■ Work to complete ■
Please repeat exactly the lines below from the line with "none -> tan plate H2:I2 level 2" to the line with "pink plate G3:I3", including both, and leave out every picture.

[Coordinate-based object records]

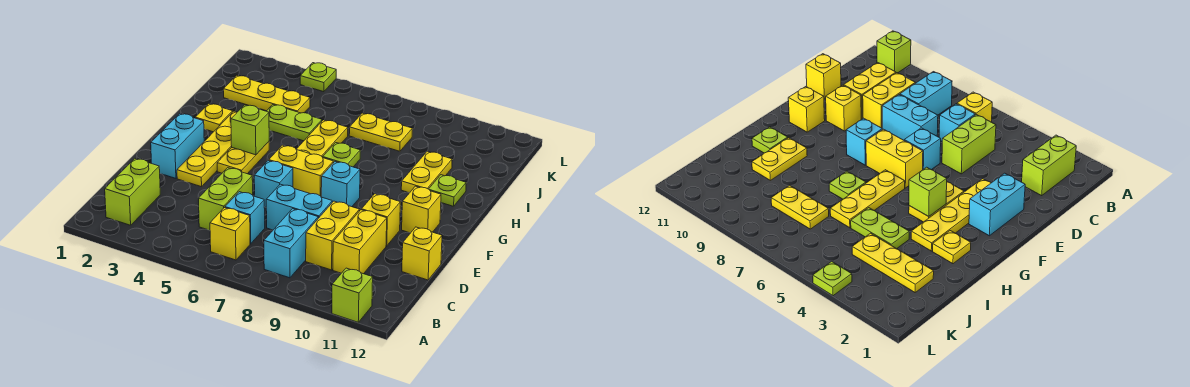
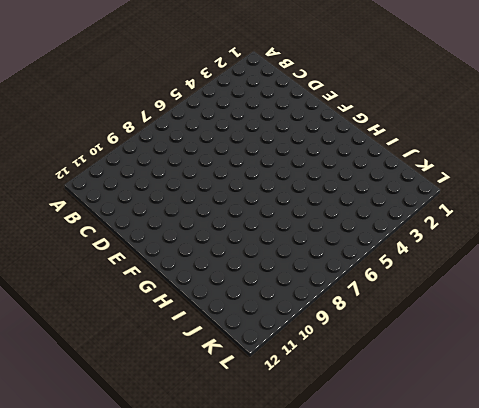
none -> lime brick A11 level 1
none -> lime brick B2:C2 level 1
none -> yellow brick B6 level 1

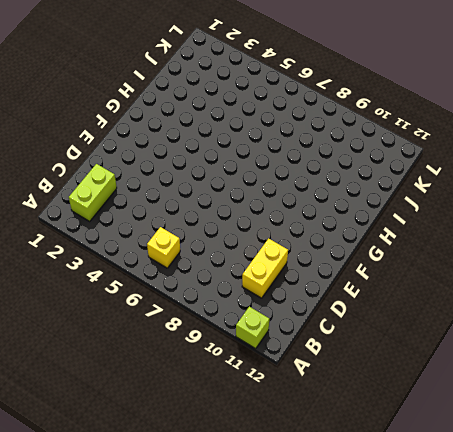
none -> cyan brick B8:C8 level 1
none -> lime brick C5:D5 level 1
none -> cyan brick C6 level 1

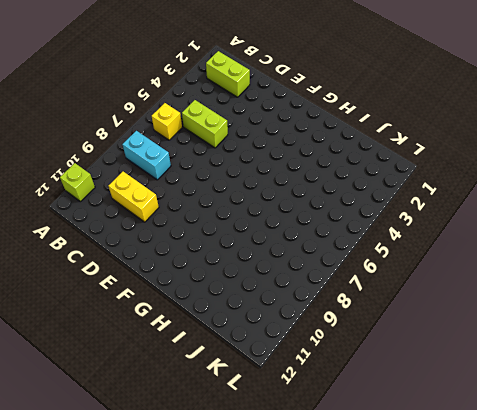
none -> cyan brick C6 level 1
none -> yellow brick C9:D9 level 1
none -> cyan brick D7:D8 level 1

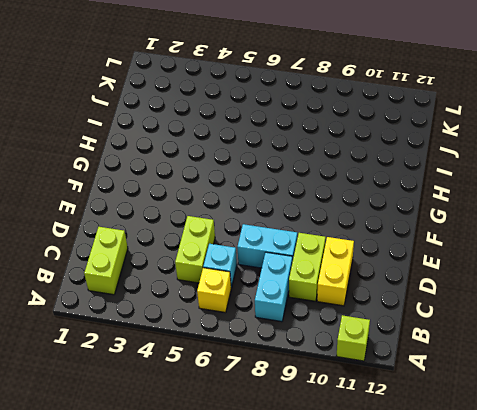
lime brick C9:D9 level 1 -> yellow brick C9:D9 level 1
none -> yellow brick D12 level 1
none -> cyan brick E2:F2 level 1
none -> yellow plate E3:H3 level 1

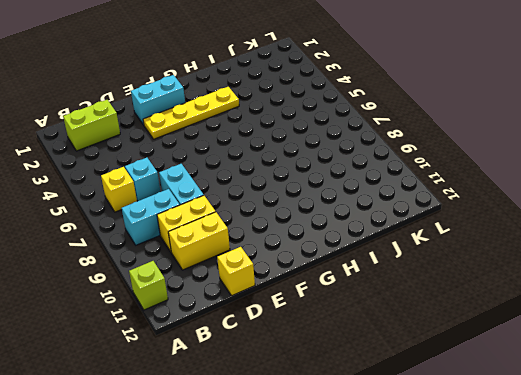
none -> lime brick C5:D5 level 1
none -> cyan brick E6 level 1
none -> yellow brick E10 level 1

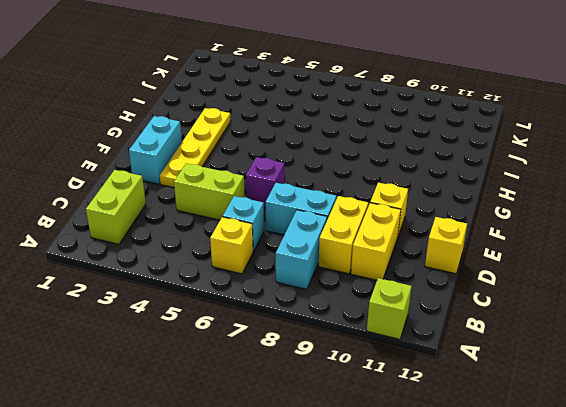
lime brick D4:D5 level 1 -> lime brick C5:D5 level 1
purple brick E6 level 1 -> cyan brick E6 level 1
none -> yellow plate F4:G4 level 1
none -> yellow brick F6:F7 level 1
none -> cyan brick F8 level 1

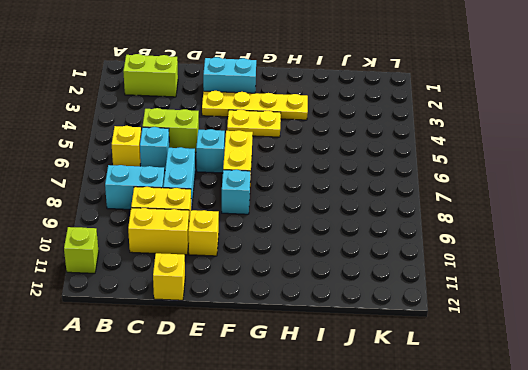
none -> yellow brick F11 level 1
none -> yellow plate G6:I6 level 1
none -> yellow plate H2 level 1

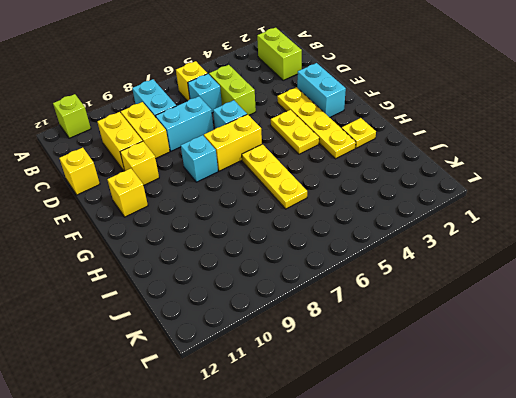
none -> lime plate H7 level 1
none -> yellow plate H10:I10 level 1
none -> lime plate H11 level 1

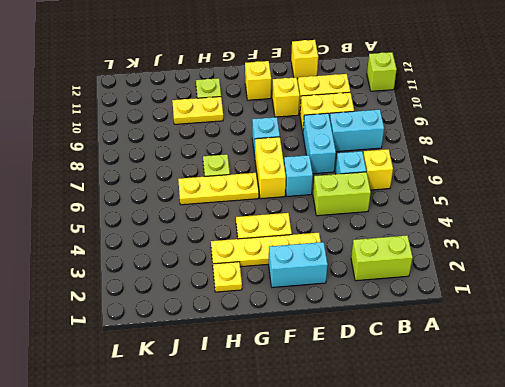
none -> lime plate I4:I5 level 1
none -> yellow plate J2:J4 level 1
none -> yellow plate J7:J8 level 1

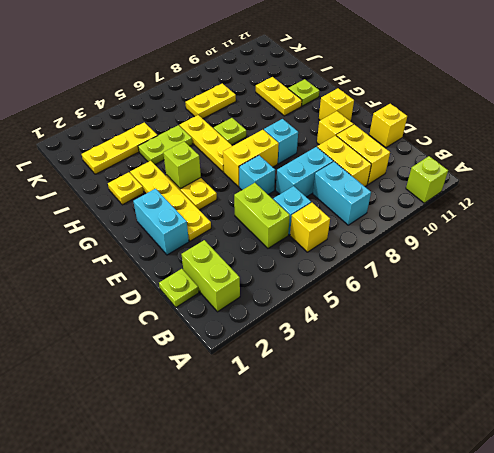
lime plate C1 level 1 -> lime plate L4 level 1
...
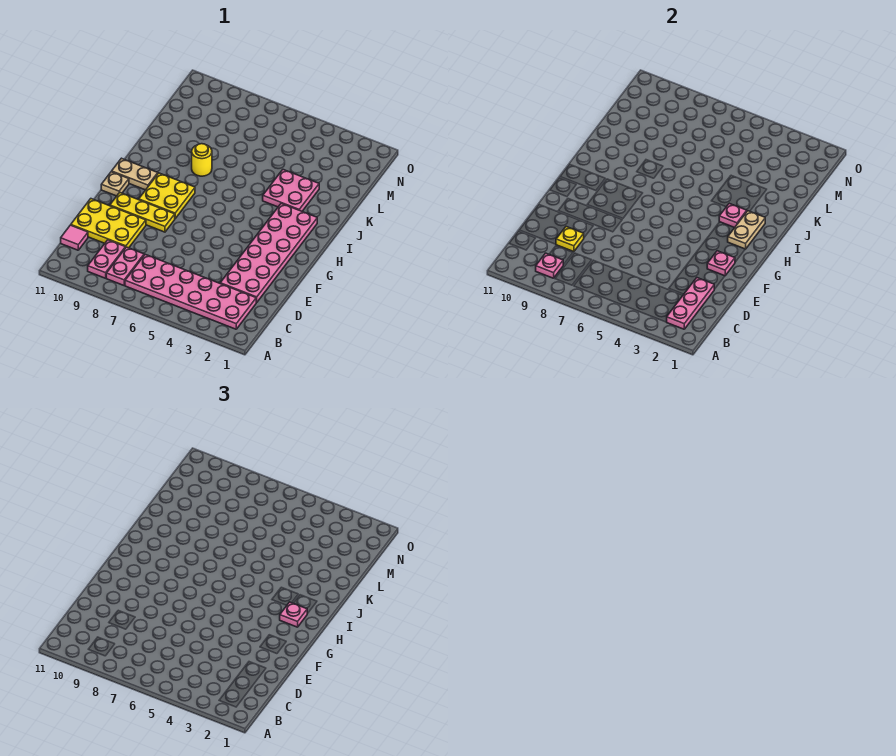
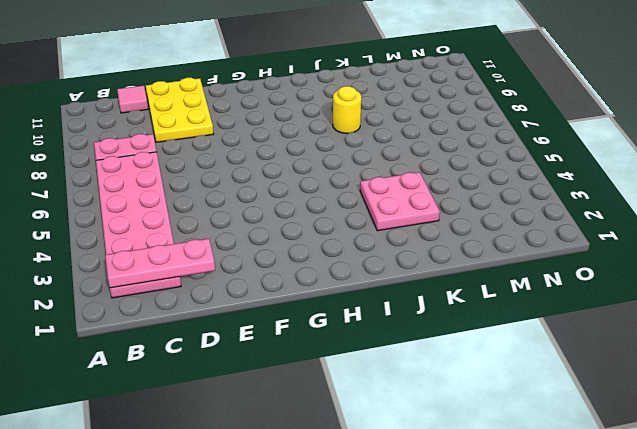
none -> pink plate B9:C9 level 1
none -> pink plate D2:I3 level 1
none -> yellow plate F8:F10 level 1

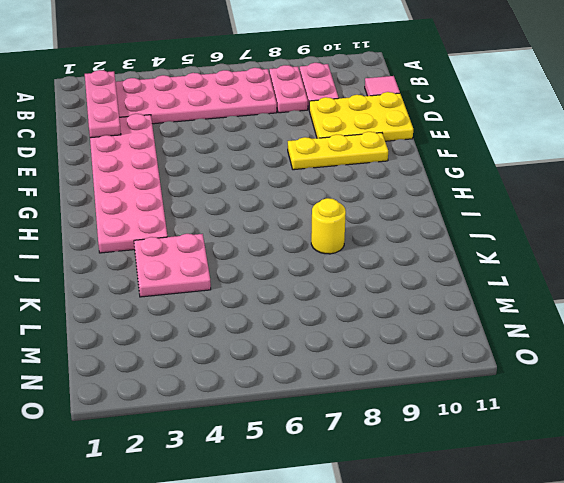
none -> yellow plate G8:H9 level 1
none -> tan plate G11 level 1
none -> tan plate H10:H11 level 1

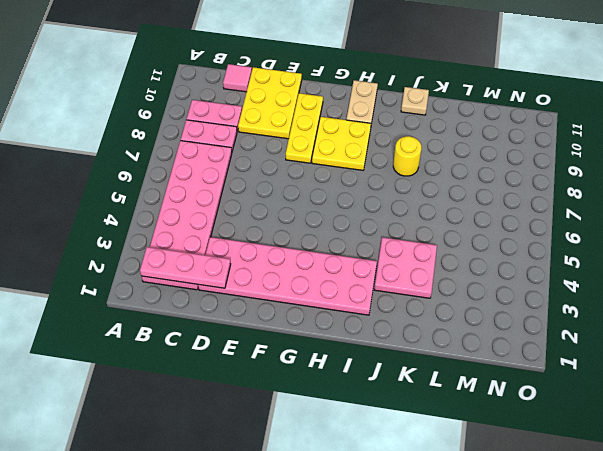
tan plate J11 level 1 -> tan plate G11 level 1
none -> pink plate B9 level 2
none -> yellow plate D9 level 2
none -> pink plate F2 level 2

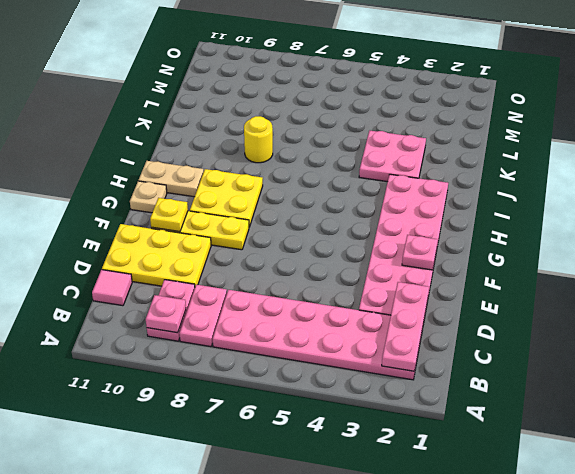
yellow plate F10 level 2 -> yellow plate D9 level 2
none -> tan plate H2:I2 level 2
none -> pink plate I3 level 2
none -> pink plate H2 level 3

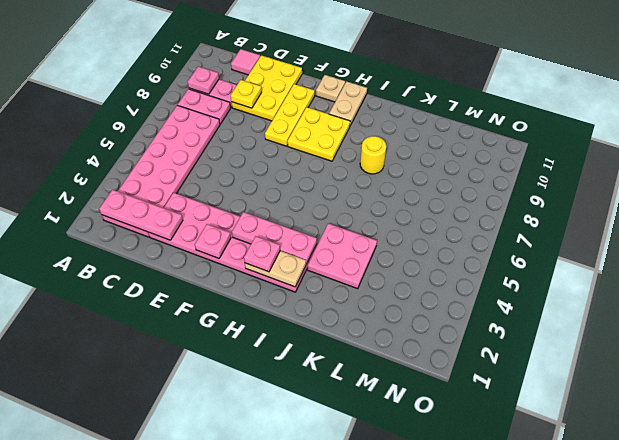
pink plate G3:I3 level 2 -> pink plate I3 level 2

■ Task output ■
none -> tan plate H2:I2 level 2
none -> pink plate I3 level 2
none -> pink plate H2 level 3

pink plate G3:I3 level 2 -> pink plate I3 level 2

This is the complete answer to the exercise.